### DATA SHOWN ###

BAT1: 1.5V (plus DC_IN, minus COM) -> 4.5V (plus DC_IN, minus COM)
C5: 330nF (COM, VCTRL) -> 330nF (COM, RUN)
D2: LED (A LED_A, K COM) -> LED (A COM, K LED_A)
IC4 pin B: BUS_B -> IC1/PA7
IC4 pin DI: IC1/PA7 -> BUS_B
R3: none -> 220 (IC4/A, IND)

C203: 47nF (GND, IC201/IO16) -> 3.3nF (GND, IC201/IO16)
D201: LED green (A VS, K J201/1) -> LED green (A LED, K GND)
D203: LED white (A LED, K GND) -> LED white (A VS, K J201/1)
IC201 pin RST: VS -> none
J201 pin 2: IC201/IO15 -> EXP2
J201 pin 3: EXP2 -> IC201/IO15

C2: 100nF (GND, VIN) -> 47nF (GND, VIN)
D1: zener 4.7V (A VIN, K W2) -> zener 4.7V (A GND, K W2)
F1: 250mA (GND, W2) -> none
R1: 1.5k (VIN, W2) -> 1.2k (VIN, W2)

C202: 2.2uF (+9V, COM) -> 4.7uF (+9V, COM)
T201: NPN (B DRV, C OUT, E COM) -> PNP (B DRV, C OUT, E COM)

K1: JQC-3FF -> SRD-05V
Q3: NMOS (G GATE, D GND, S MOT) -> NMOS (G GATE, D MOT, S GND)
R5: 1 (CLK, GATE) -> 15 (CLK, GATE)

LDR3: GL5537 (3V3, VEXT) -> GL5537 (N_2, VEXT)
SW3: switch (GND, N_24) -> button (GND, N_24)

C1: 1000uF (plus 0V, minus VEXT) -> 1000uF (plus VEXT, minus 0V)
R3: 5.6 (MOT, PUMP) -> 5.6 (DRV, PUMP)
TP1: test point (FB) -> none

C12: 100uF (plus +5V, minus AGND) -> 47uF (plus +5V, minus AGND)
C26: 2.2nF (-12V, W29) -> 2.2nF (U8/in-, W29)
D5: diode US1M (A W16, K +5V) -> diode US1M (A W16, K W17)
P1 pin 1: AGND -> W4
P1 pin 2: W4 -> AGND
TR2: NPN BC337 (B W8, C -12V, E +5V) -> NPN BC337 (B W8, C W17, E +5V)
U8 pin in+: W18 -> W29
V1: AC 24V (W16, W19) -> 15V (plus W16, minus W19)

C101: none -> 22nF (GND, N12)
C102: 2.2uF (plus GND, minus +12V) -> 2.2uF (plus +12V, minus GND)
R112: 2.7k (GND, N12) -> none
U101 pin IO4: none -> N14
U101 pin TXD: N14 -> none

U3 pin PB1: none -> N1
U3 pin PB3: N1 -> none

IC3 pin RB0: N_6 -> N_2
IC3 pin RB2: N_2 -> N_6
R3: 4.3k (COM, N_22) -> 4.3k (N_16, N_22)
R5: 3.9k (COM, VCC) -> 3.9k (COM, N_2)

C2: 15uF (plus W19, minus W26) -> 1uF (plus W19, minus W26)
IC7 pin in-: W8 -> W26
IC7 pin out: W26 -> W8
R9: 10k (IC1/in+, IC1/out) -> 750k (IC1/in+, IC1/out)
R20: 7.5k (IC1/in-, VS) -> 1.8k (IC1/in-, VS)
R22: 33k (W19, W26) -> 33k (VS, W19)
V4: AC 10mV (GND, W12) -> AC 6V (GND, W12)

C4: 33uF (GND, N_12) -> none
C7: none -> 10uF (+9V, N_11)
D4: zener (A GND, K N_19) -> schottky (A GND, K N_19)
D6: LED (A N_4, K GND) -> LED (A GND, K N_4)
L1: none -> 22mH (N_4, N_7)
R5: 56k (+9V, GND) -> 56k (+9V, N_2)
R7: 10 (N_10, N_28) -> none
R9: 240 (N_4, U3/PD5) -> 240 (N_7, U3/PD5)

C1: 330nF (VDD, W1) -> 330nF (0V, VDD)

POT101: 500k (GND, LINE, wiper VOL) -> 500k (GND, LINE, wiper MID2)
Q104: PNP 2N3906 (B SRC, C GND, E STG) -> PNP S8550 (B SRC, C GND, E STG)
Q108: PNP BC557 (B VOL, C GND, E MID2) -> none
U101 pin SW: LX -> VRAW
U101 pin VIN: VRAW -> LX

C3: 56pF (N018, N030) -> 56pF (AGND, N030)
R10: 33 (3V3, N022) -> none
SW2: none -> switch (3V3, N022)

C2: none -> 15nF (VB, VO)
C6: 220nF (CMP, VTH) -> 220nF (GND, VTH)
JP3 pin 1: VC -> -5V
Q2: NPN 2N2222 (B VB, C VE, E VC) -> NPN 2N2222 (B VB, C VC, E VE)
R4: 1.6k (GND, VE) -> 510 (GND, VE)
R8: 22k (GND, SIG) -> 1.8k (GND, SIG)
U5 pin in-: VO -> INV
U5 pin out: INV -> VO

###

## WHAT THIS TASK INVOLVES
Reproduce all the entries above. Match them exactly.

## REPLY TO THE EXERCISE
BAT1: 1.5V (plus DC_IN, minus COM) -> 4.5V (plus DC_IN, minus COM)
C5: 330nF (COM, VCTRL) -> 330nF (COM, RUN)
D2: LED (A LED_A, K COM) -> LED (A COM, K LED_A)
IC4 pin B: BUS_B -> IC1/PA7
IC4 pin DI: IC1/PA7 -> BUS_B
R3: none -> 220 (IC4/A, IND)

C203: 47nF (GND, IC201/IO16) -> 3.3nF (GND, IC201/IO16)
D201: LED green (A VS, K J201/1) -> LED green (A LED, K GND)
D203: LED white (A LED, K GND) -> LED white (A VS, K J201/1)
IC201 pin RST: VS -> none
J201 pin 2: IC201/IO15 -> EXP2
J201 pin 3: EXP2 -> IC201/IO15

C2: 100nF (GND, VIN) -> 47nF (GND, VIN)
D1: zener 4.7V (A VIN, K W2) -> zener 4.7V (A GND, K W2)
F1: 250mA (GND, W2) -> none
R1: 1.5k (VIN, W2) -> 1.2k (VIN, W2)

C202: 2.2uF (+9V, COM) -> 4.7uF (+9V, COM)
T201: NPN (B DRV, C OUT, E COM) -> PNP (B DRV, C OUT, E COM)

K1: JQC-3FF -> SRD-05V
Q3: NMOS (G GATE, D GND, S MOT) -> NMOS (G GATE, D MOT, S GND)
R5: 1 (CLK, GATE) -> 15 (CLK, GATE)

LDR3: GL5537 (3V3, VEXT) -> GL5537 (N_2, VEXT)
SW3: switch (GND, N_24) -> button (GND, N_24)

C1: 1000uF (plus 0V, minus VEXT) -> 1000uF (plus VEXT, minus 0V)
R3: 5.6 (MOT, PUMP) -> 5.6 (DRV, PUMP)
TP1: test point (FB) -> none

C12: 100uF (plus +5V, minus AGND) -> 47uF (plus +5V, minus AGND)
C26: 2.2nF (-12V, W29) -> 2.2nF (U8/in-, W29)
D5: diode US1M (A W16, K +5V) -> diode US1M (A W16, K W17)
P1 pin 1: AGND -> W4
P1 pin 2: W4 -> AGND
TR2: NPN BC337 (B W8, C -12V, E +5V) -> NPN BC337 (B W8, C W17, E +5V)
U8 pin in+: W18 -> W29
V1: AC 24V (W16, W19) -> 15V (plus W16, minus W19)

C101: none -> 22nF (GND, N12)
C102: 2.2uF (plus GND, minus +12V) -> 2.2uF (plus +12V, minus GND)
R112: 2.7k (GND, N12) -> none
U101 pin IO4: none -> N14
U101 pin TXD: N14 -> none

U3 pin PB1: none -> N1
U3 pin PB3: N1 -> none

IC3 pin RB0: N_6 -> N_2
IC3 pin RB2: N_2 -> N_6
R3: 4.3k (COM, N_22) -> 4.3k (N_16, N_22)
R5: 3.9k (COM, VCC) -> 3.9k (COM, N_2)

C2: 15uF (plus W19, minus W26) -> 1uF (plus W19, minus W26)
IC7 pin in-: W8 -> W26
IC7 pin out: W26 -> W8
R9: 10k (IC1/in+, IC1/out) -> 750k (IC1/in+, IC1/out)
R20: 7.5k (IC1/in-, VS) -> 1.8k (IC1/in-, VS)
R22: 33k (W19, W26) -> 33k (VS, W19)
V4: AC 10mV (GND, W12) -> AC 6V (GND, W12)

C4: 33uF (GND, N_12) -> none
C7: none -> 10uF (+9V, N_11)
D4: zener (A GND, K N_19) -> schottky (A GND, K N_19)
D6: LED (A N_4, K GND) -> LED (A GND, K N_4)
L1: none -> 22mH (N_4, N_7)
R5: 56k (+9V, GND) -> 56k (+9V, N_2)
R7: 10 (N_10, N_28) -> none
R9: 240 (N_4, U3/PD5) -> 240 (N_7, U3/PD5)

C1: 330nF (VDD, W1) -> 330nF (0V, VDD)

POT101: 500k (GND, LINE, wiper VOL) -> 500k (GND, LINE, wiper MID2)
Q104: PNP 2N3906 (B SRC, C GND, E STG) -> PNP S8550 (B SRC, C GND, E STG)
Q108: PNP BC557 (B VOL, C GND, E MID2) -> none
U101 pin SW: LX -> VRAW
U101 pin VIN: VRAW -> LX

C3: 56pF (N018, N030) -> 56pF (AGND, N030)
R10: 33 (3V3, N022) -> none
SW2: none -> switch (3V3, N022)

C2: none -> 15nF (VB, VO)
C6: 220nF (CMP, VTH) -> 220nF (GND, VTH)
JP3 pin 1: VC -> -5V
Q2: NPN 2N2222 (B VB, C VE, E VC) -> NPN 2N2222 (B VB, C VC, E VE)
R4: 1.6k (GND, VE) -> 510 (GND, VE)
R8: 22k (GND, SIG) -> 1.8k (GND, SIG)
U5 pin in-: VO -> INV
U5 pin out: INV -> VO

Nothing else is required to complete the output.